■ Material for this task:
((
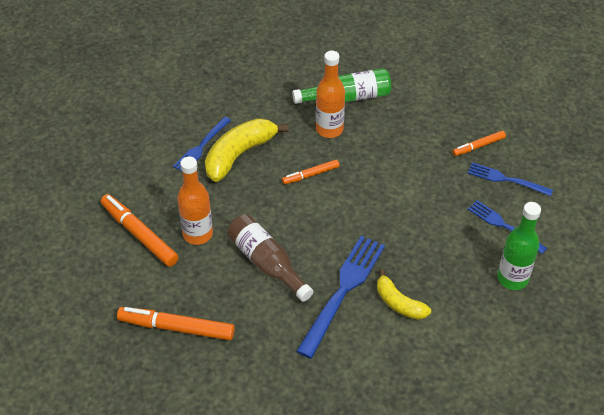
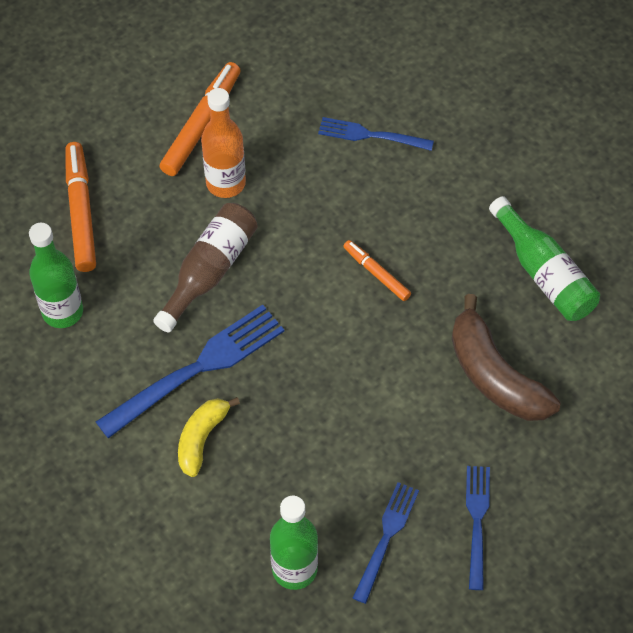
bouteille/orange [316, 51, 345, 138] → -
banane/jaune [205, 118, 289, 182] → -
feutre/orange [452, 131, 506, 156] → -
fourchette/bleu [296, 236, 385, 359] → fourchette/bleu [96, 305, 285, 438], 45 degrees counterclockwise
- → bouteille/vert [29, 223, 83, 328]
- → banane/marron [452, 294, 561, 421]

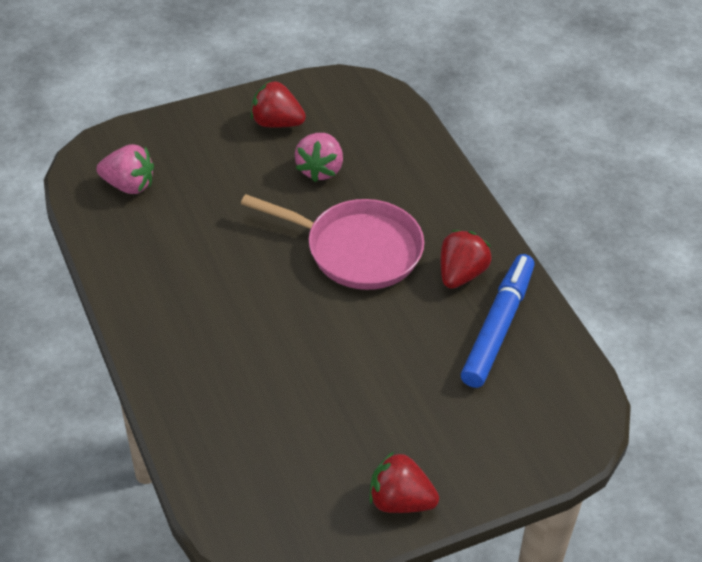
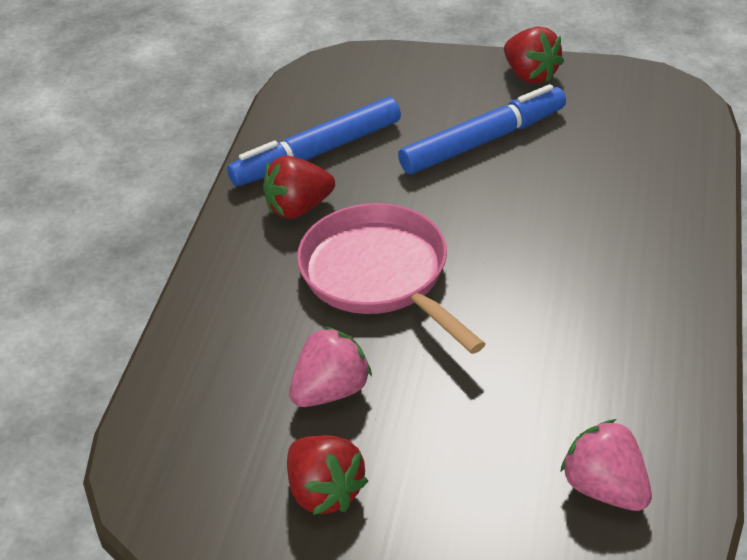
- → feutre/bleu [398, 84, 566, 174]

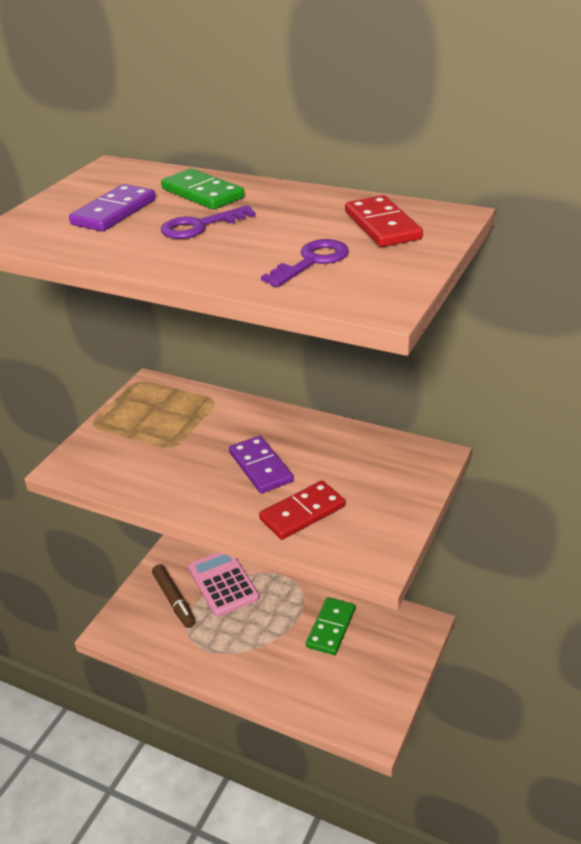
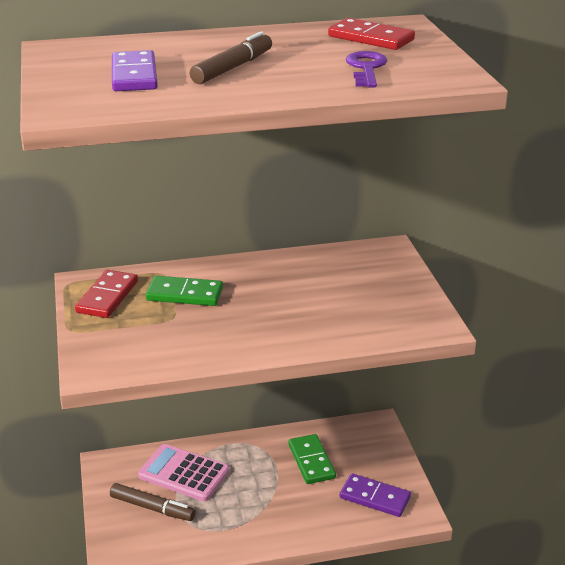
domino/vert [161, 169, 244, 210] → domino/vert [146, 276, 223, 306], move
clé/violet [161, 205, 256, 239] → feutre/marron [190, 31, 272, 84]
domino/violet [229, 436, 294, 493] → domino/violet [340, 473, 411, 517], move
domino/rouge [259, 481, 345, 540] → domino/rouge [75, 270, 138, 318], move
))
■ Requirement: Give only the number of lines in the records that include the word "banane".

■ Reply: 2